**Task:** In this exercise, print only the lines from the line with "pink square: (69, 140)" to the last line of the data below, inclusive. Any pictures should be left out.

=== Section Start ===

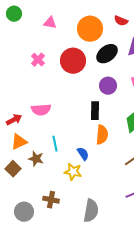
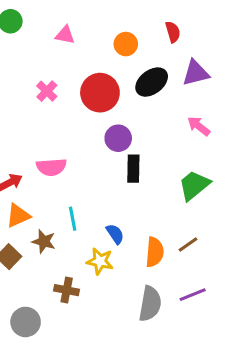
red semicircle: (121, 21) -> (173, 32), turned -128
orange circle: (90, 29) -> (126, 44), size x0.6
purple circle: (108, 86) -> (118, 138), moved
orange semicircle: (102, 135) -> (155, 252), moved
brown cross: (51, 200) -> (67, 290), moved
gray semicircle: (91, 211) -> (150, 304), moved

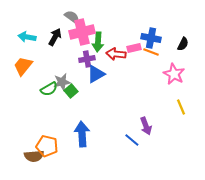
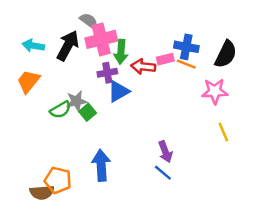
black arrow: (55, 37) -> (68, 46), size x1.4
black semicircle: (183, 44) -> (226, 54), size x1.6
pink star: (174, 74) -> (215, 91), turned -30
purple arrow: (146, 126) -> (165, 152), moved

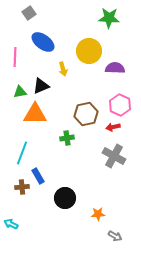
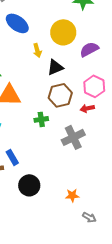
purple semicircle: (115, 68) -> (89, 49), turned -30
black triangle: (41, 86) -> (55, 67), moved
gray cross: (114, 156) -> (73, 137), moved, turned 35
black circle: (65, 198) -> (29, 185), moved

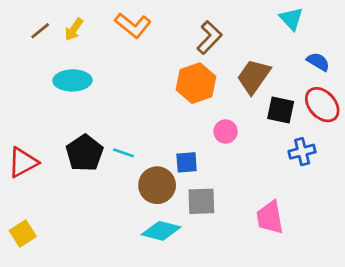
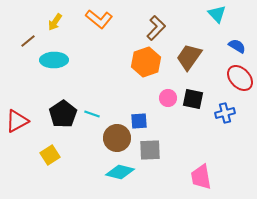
brown line: (40, 31) -> (28, 41), moved
black square: (281, 110) -> (193, 99), moved
pink trapezoid: (270, 217) -> (201, 177), moved
yellow square: (23, 234) -> (50, 155), moved

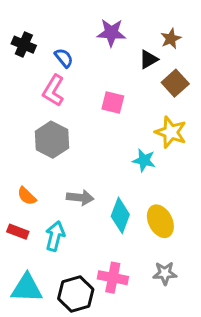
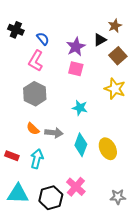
purple star: (111, 33) -> (76, 47), moved, turned -30
cyan star: (144, 160) -> (80, 108), moved
orange semicircle: (27, 196) -> (33, 129), moved
gray star: (165, 273) -> (118, 197), moved
pink cross: (113, 278) -> (76, 187), turned 30

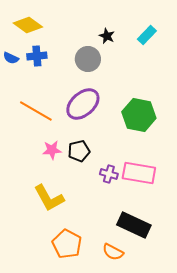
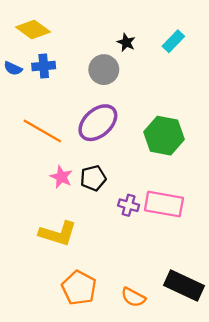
pink star: (52, 150) -> (61, 177), turned 30
yellow L-shape: (49, 198) -> (58, 234), turned -44
black rectangle: (134, 225) -> (184, 285), moved

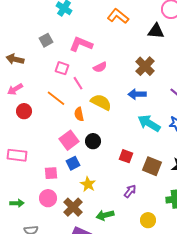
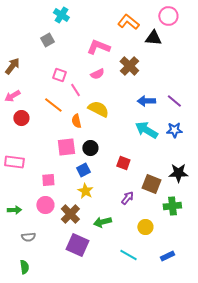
orange L-shape: (118, 16) -> (128, 22), moved
gray square: (46, 40) -> (47, 40), moved
pink L-shape: (81, 44) -> (98, 47), moved
brown arrow: (15, 59) -> (12, 66), turned 114
brown cross: (145, 66) -> (129, 66), moved
blue arrow: (137, 94) -> (146, 101), moved
pink square: (69, 140) -> (66, 147), turned 30
blue square: (73, 163) -> (83, 170), moved
brown square: (152, 166) -> (151, 184), moved

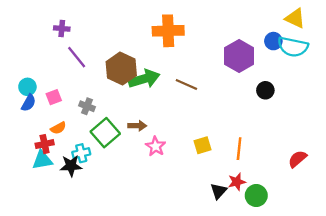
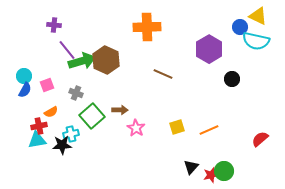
blue circle: (273, 41) -> (240, 27), moved
green arrow: (144, 79) -> (82, 61), moved
orange line: (239, 149) -> (209, 130), turned 60
red star: (237, 182) -> (211, 175), moved

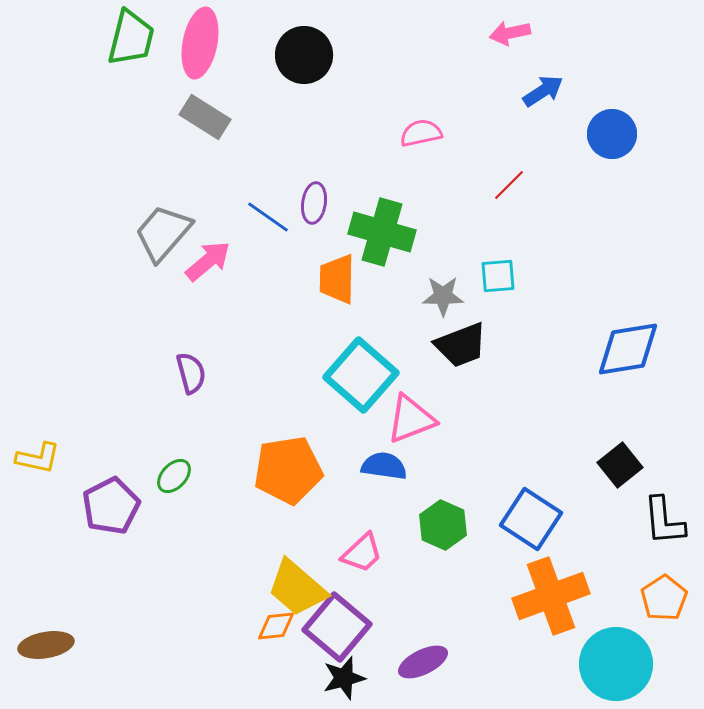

=== Section End ===

**Task output:**
pink square: (69, 140) -> (66, 147), turned 30
blue square: (73, 163) -> (83, 170), moved
brown square: (152, 166) -> (151, 184), moved

blue circle: (273, 41) -> (240, 27), moved
green arrow: (144, 79) -> (82, 61), moved
orange line: (239, 149) -> (209, 130), turned 60
red star: (237, 182) -> (211, 175), moved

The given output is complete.